YOUR INSTRUCTIONS :: Scan the records below for the line containing "J1 pin 2: 0V -> DC_IN" and the line containing "C4: 1nF (GND, NET3) -> 15nF (GND, NET3)". Copy both, plus every line between, exactly.

*** Opening of LISTED RECORDS ***

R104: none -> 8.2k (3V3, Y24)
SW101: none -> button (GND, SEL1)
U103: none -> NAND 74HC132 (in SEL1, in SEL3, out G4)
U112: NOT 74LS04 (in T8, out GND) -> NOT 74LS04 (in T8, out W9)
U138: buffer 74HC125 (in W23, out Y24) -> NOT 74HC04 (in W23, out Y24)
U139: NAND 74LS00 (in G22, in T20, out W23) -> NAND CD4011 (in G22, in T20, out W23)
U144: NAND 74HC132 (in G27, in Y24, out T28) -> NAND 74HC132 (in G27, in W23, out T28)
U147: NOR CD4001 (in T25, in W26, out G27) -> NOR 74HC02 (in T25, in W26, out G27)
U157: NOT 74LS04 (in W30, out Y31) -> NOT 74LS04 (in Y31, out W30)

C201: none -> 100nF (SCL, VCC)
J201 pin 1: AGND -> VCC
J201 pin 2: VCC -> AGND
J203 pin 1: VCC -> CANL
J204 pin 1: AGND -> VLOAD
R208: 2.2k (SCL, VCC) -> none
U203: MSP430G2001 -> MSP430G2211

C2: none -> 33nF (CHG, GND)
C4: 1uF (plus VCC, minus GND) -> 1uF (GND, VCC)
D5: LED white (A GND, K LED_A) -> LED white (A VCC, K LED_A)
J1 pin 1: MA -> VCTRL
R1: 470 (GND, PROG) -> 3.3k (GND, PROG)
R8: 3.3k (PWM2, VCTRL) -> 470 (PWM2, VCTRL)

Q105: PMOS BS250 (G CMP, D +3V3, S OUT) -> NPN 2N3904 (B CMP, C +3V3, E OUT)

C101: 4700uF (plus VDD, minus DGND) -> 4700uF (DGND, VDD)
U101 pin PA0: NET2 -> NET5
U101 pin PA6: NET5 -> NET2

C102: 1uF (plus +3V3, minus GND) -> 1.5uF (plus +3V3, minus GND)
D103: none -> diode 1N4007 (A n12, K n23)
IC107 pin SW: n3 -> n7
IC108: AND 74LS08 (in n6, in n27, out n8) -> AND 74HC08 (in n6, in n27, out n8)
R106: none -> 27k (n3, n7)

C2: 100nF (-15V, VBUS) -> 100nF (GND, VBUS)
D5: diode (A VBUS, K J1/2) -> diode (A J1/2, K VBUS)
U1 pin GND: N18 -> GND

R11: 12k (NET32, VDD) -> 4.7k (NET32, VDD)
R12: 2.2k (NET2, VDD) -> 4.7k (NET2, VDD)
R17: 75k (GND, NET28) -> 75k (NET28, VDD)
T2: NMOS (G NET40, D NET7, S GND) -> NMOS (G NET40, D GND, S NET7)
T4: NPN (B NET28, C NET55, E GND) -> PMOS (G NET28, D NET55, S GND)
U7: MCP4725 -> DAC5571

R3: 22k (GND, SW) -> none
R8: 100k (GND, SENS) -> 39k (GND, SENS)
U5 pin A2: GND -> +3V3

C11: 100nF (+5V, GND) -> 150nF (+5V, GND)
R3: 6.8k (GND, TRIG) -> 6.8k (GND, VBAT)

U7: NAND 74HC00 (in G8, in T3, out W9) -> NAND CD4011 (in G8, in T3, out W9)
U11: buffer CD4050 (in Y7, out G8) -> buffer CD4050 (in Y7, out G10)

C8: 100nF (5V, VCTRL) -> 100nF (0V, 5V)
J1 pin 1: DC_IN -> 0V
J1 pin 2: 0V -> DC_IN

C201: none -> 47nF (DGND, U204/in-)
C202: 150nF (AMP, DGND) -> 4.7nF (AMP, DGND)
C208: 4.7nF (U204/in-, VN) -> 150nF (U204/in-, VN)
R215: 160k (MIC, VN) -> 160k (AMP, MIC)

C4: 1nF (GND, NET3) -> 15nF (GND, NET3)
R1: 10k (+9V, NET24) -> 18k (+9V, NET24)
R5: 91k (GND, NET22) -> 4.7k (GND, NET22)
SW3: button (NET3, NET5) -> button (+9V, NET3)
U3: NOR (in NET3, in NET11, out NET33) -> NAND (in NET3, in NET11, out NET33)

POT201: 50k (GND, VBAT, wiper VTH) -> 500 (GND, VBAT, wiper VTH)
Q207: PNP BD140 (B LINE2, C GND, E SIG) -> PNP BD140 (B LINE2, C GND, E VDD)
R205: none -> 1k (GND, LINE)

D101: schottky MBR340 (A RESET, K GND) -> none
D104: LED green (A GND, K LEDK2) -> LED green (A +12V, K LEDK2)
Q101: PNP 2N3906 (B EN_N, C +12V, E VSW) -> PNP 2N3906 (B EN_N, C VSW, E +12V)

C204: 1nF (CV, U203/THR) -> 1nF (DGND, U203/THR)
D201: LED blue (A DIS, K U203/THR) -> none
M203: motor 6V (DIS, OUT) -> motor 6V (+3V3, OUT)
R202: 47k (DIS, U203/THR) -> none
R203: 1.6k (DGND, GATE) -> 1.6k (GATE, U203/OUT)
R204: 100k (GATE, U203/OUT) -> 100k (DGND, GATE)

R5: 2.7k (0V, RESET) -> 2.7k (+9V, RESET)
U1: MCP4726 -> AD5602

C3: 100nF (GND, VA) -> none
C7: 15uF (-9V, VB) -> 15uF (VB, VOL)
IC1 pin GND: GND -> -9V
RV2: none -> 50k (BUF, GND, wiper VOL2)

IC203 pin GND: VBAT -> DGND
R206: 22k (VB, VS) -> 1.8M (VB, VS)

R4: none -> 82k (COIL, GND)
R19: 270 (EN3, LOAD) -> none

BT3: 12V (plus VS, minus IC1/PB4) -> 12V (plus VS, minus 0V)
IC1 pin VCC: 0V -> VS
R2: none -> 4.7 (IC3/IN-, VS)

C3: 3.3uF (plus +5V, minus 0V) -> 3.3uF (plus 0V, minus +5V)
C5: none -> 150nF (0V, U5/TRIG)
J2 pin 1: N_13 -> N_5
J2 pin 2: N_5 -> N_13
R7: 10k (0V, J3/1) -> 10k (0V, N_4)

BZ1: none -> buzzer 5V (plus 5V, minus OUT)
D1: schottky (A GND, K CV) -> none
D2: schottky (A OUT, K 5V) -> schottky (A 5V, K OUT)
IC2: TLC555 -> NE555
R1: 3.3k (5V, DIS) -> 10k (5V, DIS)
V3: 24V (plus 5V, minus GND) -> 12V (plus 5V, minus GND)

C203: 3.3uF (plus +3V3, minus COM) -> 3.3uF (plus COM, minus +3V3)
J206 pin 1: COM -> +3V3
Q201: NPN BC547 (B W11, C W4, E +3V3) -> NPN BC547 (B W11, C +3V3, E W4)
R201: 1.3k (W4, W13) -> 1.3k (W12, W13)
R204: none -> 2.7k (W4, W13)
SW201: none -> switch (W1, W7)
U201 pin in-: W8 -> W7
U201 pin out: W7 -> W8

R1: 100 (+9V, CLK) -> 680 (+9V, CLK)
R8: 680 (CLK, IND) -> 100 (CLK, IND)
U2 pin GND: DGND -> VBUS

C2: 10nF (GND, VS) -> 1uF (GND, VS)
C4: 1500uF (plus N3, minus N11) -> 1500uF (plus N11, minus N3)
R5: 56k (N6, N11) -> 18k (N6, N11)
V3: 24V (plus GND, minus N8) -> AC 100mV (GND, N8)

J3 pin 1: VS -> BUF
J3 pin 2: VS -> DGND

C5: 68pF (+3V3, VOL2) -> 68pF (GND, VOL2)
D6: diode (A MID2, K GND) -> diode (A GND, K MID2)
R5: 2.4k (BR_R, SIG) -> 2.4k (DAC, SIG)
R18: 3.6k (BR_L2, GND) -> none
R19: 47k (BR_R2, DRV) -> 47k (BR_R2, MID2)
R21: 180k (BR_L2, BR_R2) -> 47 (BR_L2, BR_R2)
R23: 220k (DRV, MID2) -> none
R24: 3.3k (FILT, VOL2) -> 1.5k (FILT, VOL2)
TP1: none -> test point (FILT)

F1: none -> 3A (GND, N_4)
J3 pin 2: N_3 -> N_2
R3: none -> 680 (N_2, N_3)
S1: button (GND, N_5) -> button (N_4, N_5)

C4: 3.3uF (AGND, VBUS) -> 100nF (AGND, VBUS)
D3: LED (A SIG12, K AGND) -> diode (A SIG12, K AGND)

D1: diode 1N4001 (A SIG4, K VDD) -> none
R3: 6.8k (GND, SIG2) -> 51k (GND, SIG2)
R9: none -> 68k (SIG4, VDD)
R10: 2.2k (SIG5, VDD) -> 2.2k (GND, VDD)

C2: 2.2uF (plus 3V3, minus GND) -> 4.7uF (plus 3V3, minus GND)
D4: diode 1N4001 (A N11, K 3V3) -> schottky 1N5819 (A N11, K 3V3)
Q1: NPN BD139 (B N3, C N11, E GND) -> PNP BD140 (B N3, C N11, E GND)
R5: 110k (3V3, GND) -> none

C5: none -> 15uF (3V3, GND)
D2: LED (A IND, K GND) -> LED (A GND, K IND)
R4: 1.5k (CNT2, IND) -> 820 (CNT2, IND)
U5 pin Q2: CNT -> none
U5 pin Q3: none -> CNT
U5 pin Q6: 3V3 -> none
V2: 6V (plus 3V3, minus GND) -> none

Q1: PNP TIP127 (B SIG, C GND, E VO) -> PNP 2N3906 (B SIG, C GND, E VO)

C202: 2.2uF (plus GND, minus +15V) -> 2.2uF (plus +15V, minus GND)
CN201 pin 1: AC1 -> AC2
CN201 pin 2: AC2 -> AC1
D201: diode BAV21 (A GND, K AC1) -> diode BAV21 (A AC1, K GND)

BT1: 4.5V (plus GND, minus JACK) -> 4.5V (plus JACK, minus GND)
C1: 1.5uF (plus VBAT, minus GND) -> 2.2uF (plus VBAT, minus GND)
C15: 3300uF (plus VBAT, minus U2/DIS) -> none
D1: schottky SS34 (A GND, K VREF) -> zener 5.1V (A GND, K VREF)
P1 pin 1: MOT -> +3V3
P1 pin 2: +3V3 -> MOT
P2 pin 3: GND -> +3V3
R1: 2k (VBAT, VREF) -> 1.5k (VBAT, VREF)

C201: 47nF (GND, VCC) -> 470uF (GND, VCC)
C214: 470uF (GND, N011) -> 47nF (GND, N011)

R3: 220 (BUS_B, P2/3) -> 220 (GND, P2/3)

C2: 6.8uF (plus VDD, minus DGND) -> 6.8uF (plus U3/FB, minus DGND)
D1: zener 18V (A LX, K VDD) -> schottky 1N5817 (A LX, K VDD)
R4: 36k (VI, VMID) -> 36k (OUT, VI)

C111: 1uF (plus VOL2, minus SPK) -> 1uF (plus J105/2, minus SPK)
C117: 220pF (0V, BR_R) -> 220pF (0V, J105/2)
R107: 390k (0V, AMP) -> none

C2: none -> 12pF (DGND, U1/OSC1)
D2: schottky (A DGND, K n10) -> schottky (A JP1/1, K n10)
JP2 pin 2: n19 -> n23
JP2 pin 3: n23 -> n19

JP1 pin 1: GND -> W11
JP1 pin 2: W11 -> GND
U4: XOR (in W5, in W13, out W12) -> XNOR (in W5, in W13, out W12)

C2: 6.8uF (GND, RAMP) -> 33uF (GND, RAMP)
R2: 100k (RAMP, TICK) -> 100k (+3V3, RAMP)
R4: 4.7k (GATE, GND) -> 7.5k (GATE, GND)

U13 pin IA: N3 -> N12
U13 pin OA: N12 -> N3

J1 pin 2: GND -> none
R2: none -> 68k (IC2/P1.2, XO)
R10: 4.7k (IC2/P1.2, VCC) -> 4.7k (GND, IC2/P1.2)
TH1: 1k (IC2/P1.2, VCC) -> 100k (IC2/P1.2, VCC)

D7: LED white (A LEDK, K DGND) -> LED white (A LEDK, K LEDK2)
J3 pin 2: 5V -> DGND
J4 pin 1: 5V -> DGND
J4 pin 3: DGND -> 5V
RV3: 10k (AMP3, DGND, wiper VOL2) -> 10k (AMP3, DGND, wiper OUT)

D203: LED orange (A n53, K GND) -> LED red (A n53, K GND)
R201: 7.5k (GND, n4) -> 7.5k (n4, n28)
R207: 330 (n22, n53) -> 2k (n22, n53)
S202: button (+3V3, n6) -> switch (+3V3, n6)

*** Close of LISTED RECORDS ***

ANSWER ::
J1 pin 2: 0V -> DC_IN

C201: none -> 47nF (DGND, U204/in-)
C202: 150nF (AMP, DGND) -> 4.7nF (AMP, DGND)
C208: 4.7nF (U204/in-, VN) -> 150nF (U204/in-, VN)
R215: 160k (MIC, VN) -> 160k (AMP, MIC)

C4: 1nF (GND, NET3) -> 15nF (GND, NET3)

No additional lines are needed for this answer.